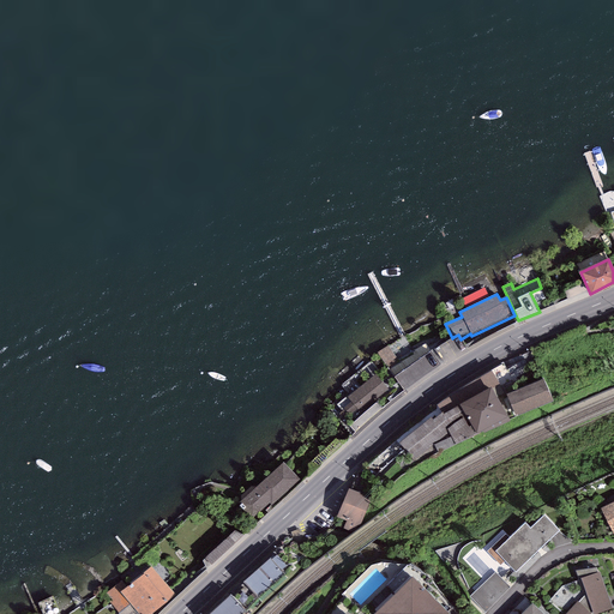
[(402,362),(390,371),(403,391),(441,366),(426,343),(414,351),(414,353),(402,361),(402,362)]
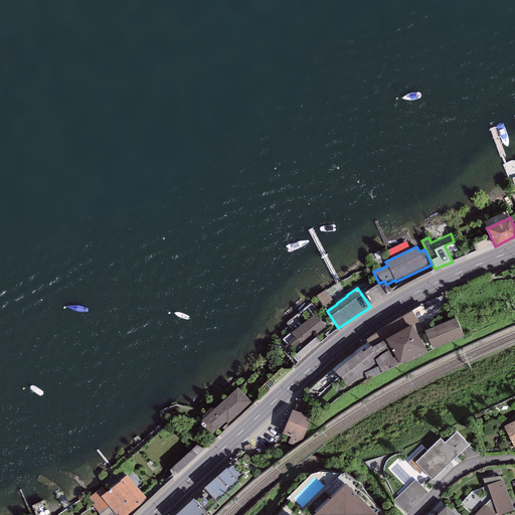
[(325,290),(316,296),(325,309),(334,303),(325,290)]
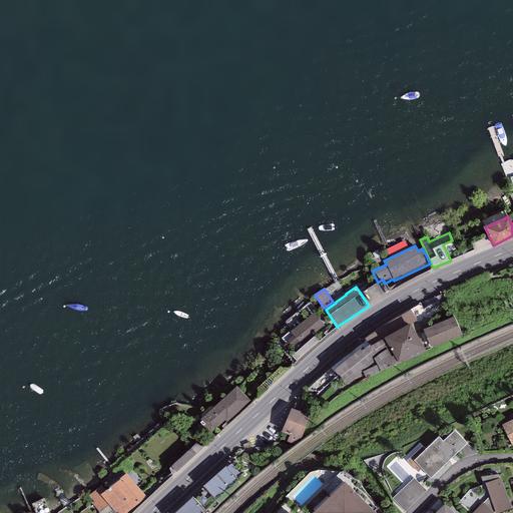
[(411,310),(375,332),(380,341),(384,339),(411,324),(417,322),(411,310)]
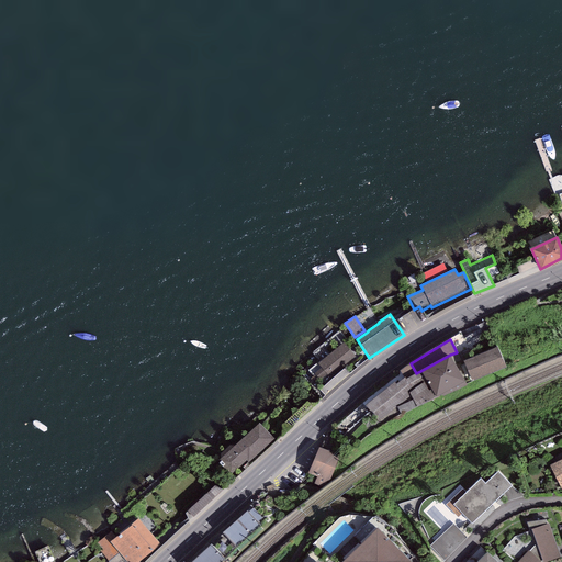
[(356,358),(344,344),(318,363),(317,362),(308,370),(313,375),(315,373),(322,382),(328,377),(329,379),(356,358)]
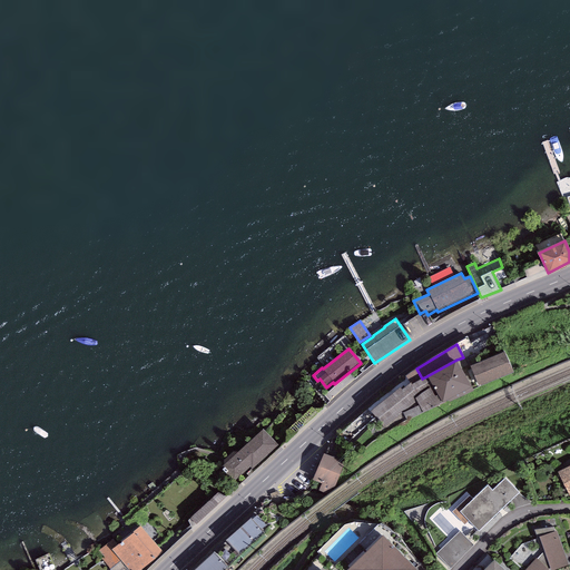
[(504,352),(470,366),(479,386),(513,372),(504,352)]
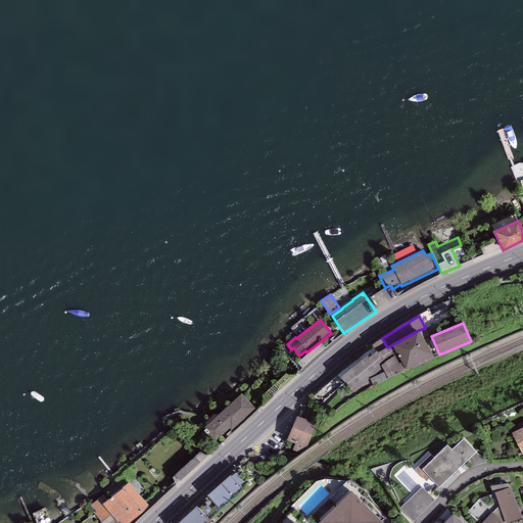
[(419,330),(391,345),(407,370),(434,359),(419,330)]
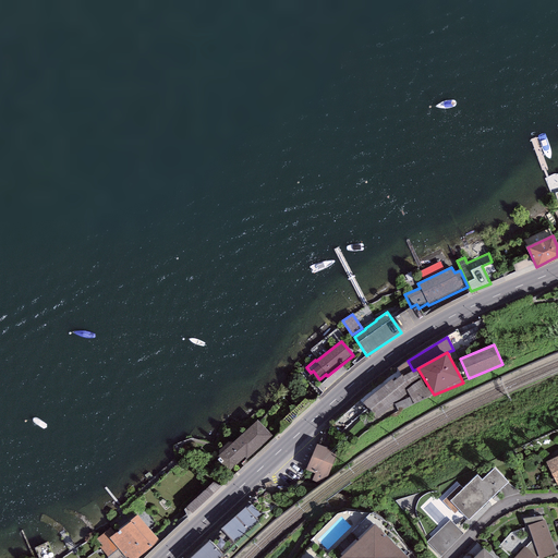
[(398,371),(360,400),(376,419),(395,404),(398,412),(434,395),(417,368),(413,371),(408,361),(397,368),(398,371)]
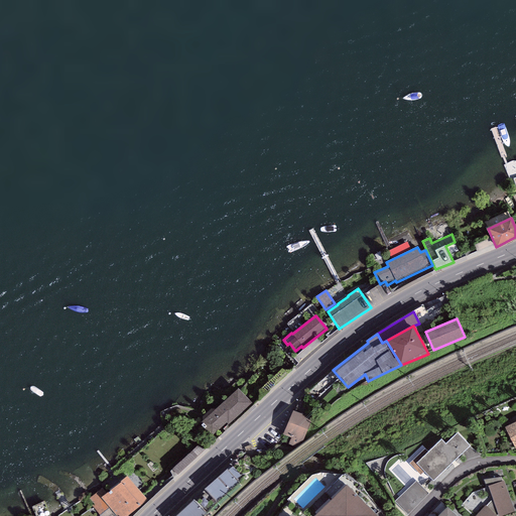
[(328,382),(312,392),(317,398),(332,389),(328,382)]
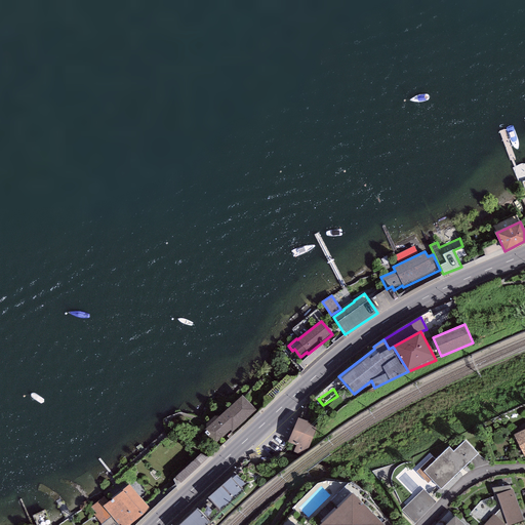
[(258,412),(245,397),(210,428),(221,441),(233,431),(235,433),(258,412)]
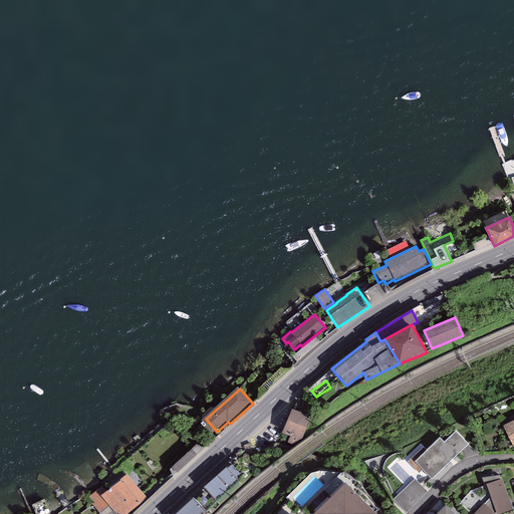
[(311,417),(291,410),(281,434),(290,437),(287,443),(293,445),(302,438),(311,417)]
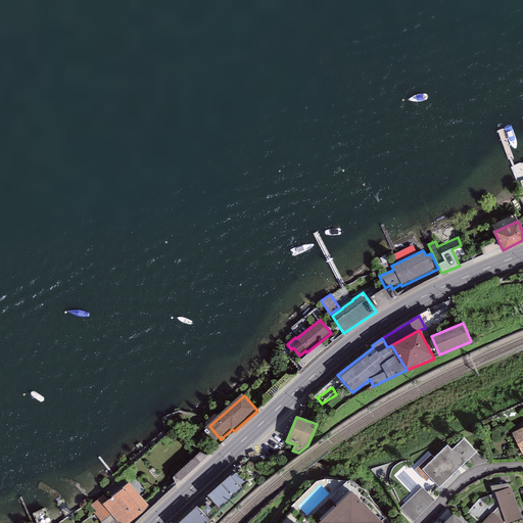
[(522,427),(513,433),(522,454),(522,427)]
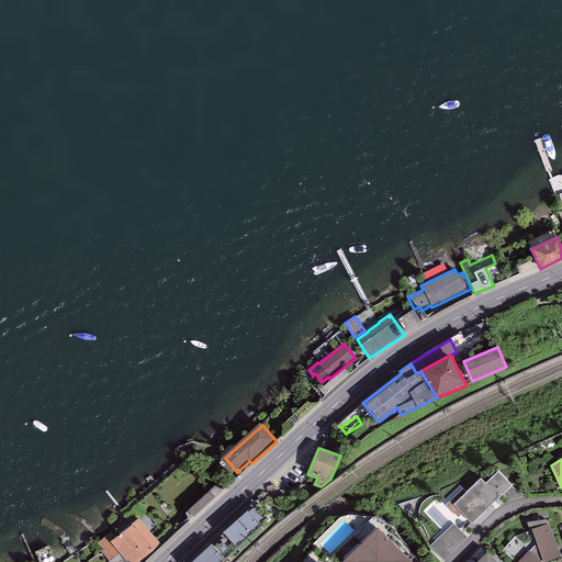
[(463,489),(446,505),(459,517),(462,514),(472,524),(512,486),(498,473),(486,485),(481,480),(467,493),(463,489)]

####################

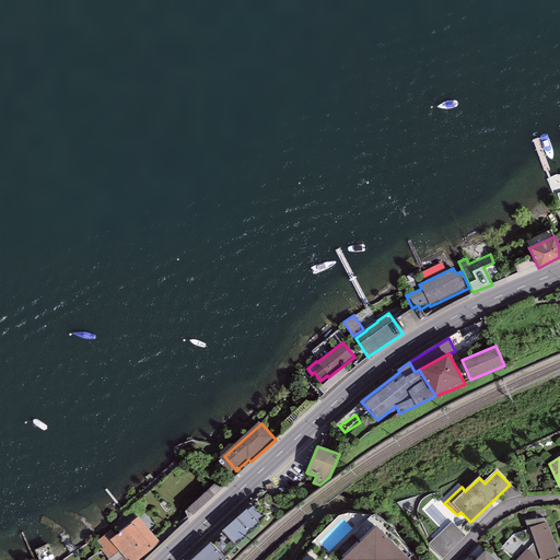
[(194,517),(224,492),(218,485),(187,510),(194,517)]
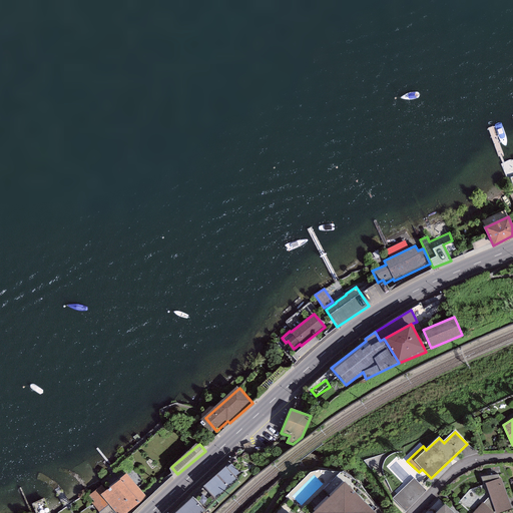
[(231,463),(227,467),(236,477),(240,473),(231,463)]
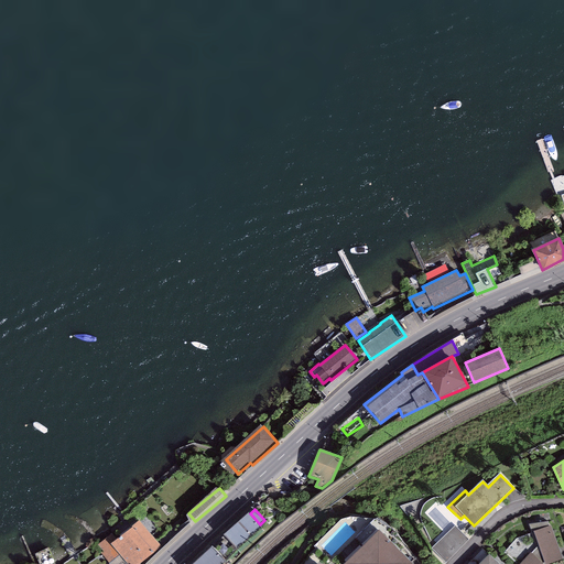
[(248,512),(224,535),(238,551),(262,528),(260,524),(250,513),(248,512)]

####################

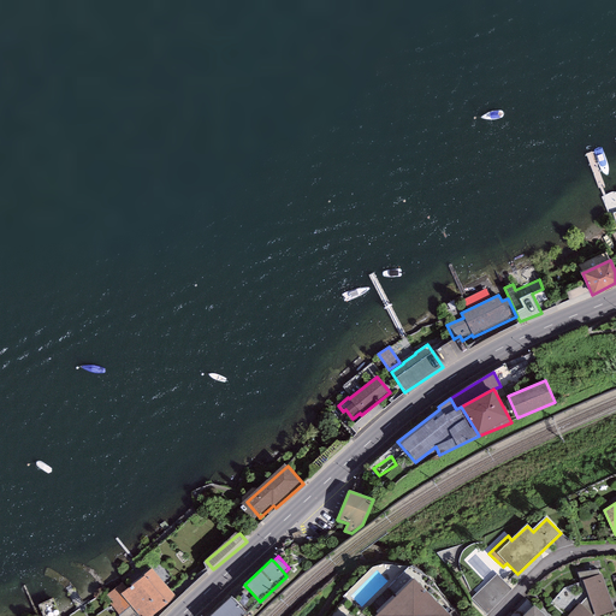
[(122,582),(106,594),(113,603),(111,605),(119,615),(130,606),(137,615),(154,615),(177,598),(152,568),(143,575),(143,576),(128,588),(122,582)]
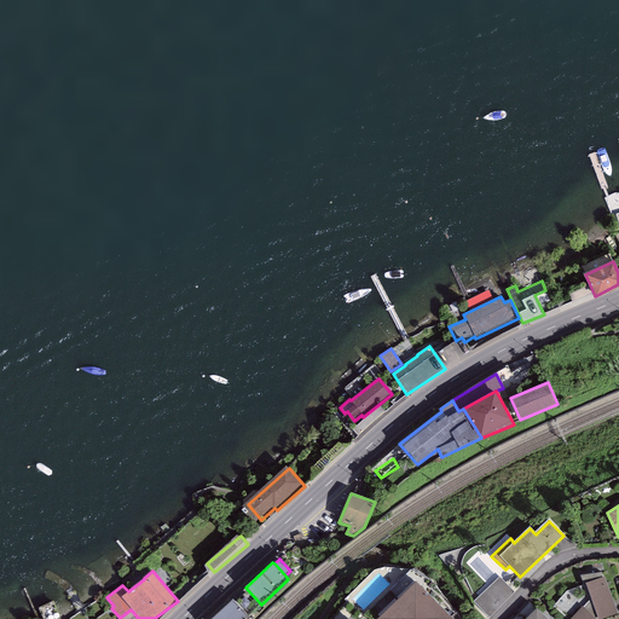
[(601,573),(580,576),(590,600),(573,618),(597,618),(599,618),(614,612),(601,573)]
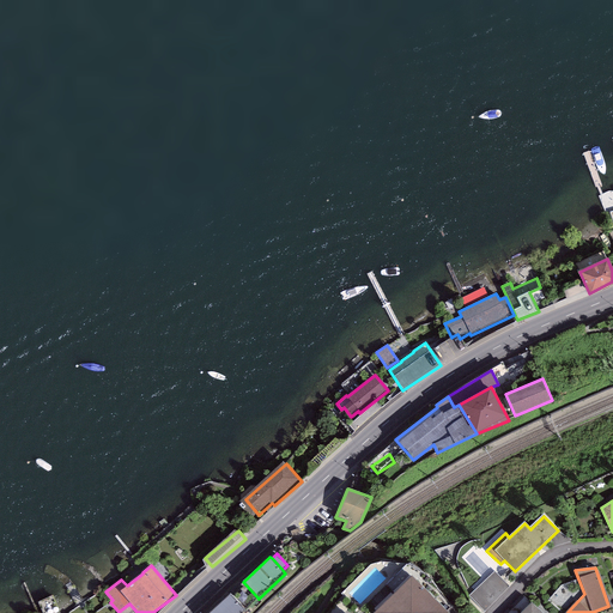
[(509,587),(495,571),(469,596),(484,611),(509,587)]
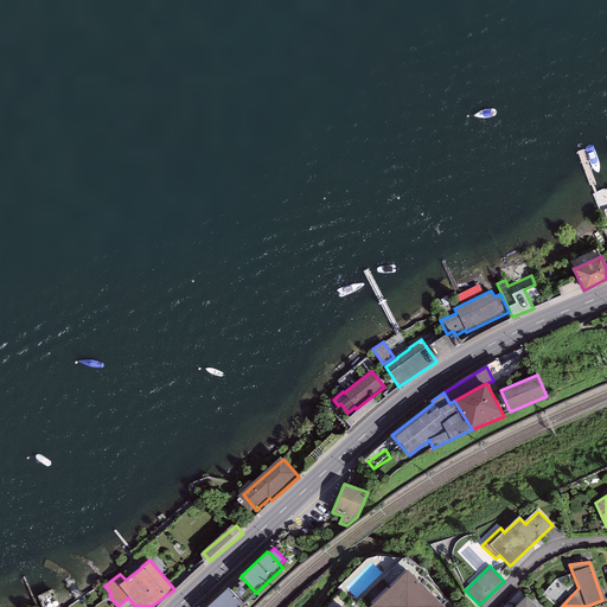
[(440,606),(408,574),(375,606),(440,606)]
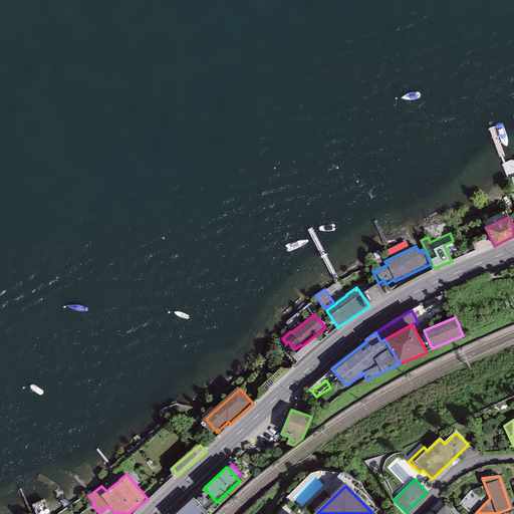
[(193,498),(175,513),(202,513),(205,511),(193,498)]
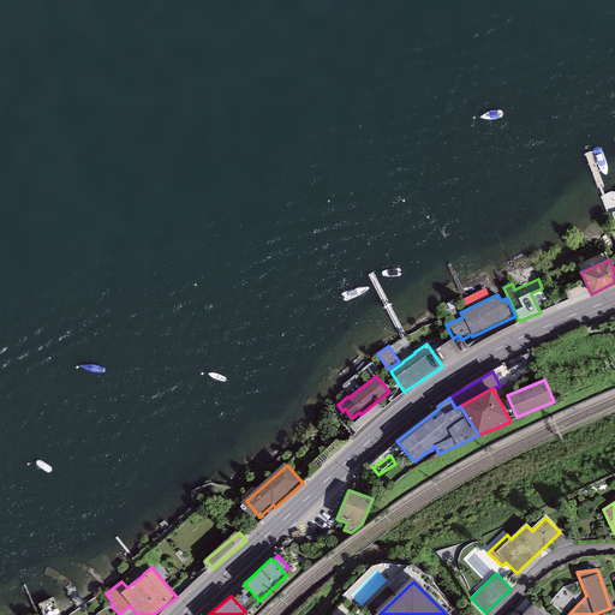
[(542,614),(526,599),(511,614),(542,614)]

####################

#### [PROBLEM DETAILS]
An exact copy is needed of the stretch above that opens with the line containing "[(193,498),(175,513),(202,513),(205,511),(193,498)]" and closes with the line containing "[(542,614),(526,599),(511,614),(542,614)]"; the pictures are not part of it.

#### [RESULT OF THIS TASK]
[(193,498),(175,513),(202,513),(205,511),(193,498)]
[(542,614),(526,599),(511,614),(542,614)]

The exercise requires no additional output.